| Itemized modification records |
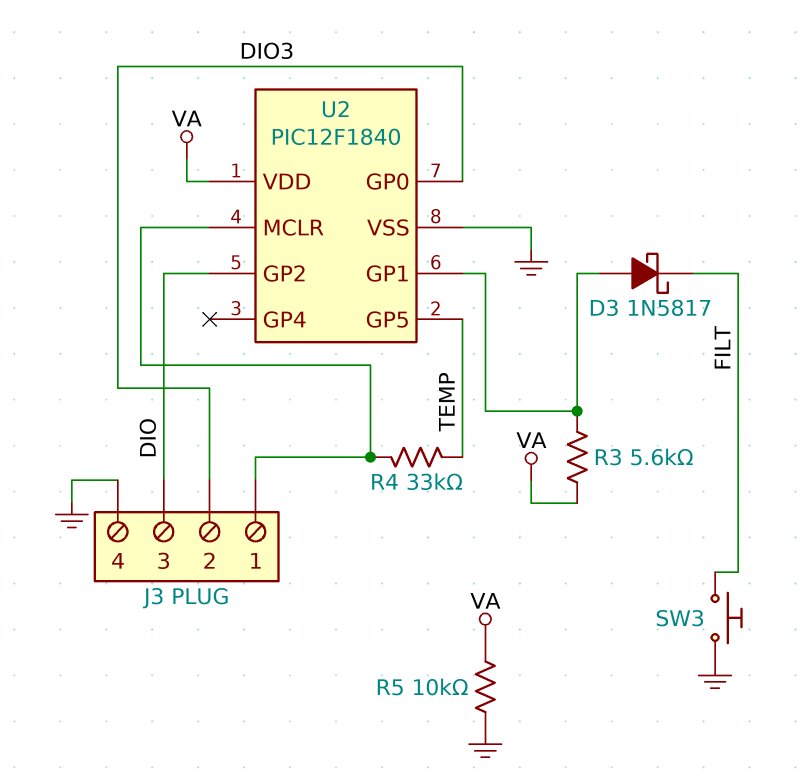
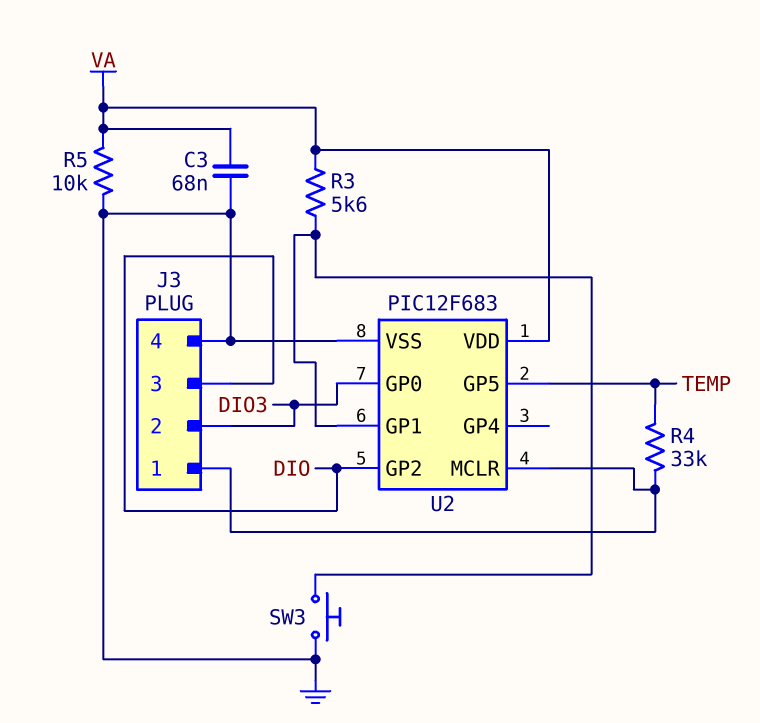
C3: none -> 68nF (GND, VA)
D3: schottky 1N5817 (A U2/GP1, K FILT) -> none
SW3: button (FILT, GND) -> button (GND, U2/GP1)
U2: PIC12F1840 -> PIC12F683

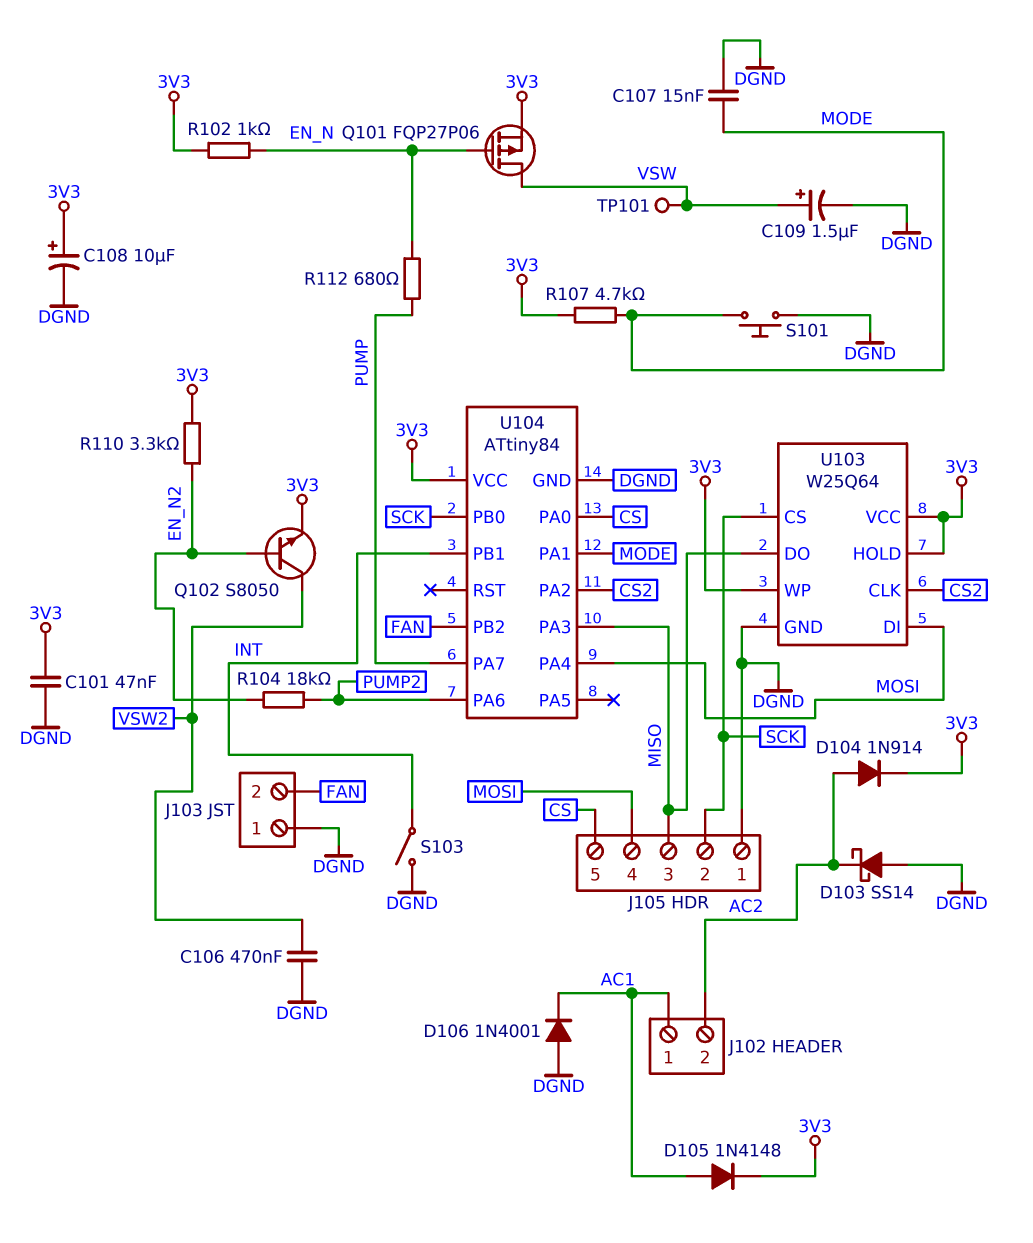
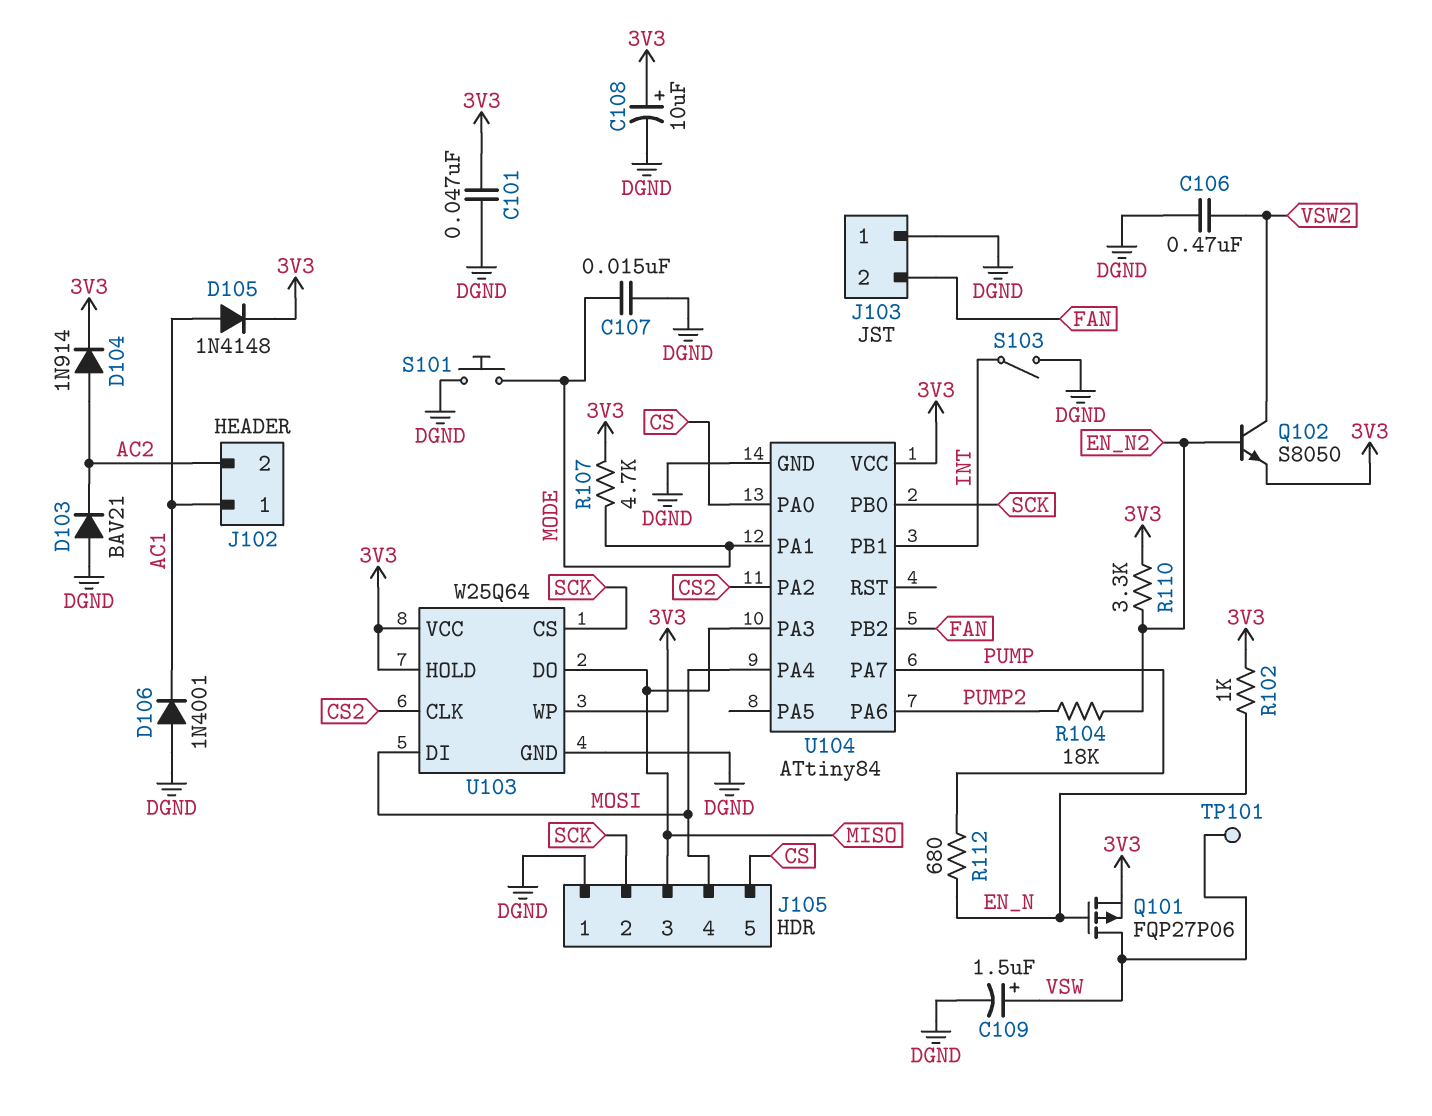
D103: schottky SS14 (A DGND, K AC2) -> diode BAV21 (A DGND, K AC2)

| REQUIRED WORK |
Nothing but an exact copy is needed, covering the lines from the line with "U2: PIC12F1840 -> PIC12F683" through the last line of the entries, pictures excluded.

| REPLY |
U2: PIC12F1840 -> PIC12F683

D103: schottky SS14 (A DGND, K AC2) -> diode BAV21 (A DGND, K AC2)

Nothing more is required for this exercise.